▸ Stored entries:

=====

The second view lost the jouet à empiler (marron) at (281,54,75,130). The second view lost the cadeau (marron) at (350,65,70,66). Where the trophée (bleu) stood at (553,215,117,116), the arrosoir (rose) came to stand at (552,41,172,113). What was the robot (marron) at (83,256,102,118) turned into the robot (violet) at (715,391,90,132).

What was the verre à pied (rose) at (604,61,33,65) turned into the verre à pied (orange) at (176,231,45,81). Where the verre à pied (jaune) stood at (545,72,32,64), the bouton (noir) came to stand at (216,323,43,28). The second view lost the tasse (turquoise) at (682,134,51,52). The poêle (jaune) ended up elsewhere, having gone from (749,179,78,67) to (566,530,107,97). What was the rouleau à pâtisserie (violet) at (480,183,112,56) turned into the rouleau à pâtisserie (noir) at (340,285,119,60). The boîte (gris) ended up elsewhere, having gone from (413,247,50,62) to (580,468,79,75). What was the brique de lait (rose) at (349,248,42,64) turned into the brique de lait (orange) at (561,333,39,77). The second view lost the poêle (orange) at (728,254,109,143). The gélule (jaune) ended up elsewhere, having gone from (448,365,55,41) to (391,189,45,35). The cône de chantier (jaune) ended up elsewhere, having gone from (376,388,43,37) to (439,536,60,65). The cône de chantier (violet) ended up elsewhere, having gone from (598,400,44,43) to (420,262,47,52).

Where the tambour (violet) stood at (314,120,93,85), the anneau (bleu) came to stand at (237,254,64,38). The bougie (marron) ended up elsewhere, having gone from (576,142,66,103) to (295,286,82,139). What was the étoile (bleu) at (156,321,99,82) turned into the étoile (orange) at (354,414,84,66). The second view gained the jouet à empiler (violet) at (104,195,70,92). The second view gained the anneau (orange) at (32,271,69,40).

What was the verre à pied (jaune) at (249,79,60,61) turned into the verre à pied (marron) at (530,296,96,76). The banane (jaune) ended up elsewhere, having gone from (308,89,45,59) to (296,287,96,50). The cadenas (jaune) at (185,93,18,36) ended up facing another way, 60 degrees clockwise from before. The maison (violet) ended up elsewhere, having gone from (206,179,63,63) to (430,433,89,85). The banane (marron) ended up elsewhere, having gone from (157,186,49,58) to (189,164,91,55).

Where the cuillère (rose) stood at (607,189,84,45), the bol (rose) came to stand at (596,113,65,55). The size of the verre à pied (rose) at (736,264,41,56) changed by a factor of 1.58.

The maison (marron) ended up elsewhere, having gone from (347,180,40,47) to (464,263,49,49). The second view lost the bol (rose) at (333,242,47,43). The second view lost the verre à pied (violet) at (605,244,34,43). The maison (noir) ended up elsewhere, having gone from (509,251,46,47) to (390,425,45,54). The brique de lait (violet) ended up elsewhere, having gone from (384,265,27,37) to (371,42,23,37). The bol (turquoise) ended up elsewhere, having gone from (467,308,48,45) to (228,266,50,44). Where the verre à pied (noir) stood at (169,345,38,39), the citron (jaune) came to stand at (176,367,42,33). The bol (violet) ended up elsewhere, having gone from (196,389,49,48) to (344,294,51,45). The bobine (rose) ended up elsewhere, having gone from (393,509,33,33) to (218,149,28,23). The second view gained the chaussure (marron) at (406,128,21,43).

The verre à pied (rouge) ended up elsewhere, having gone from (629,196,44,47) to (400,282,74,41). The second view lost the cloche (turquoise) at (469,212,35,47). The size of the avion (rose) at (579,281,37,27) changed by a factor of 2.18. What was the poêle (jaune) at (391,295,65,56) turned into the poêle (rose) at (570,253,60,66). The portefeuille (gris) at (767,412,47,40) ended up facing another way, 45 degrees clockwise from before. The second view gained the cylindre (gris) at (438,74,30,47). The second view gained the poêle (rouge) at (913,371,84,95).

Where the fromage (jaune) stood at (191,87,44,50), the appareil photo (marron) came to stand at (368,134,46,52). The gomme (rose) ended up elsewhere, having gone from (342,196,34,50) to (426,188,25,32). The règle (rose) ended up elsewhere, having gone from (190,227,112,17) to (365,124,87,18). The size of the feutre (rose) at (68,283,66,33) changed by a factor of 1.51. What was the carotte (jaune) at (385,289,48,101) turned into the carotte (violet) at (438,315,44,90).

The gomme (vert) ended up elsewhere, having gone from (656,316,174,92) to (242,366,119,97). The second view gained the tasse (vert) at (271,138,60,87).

=====

▸ Task item:
Give back exactly the lines from the line containing "Where the fromage" to the end of the entries, and no other lines.

▸ Solution to this task:
Where the fromage (jaune) stood at (191,87,44,50), the appareil photo (marron) came to stand at (368,134,46,52). The gomme (rose) ended up elsewhere, having gone from (342,196,34,50) to (426,188,25,32). The règle (rose) ended up elsewhere, having gone from (190,227,112,17) to (365,124,87,18). The size of the feutre (rose) at (68,283,66,33) changed by a factor of 1.51. What was the carotte (jaune) at (385,289,48,101) turned into the carotte (violet) at (438,315,44,90).

The gomme (vert) ended up elsewhere, having gone from (656,316,174,92) to (242,366,119,97). The second view gained the tasse (vert) at (271,138,60,87).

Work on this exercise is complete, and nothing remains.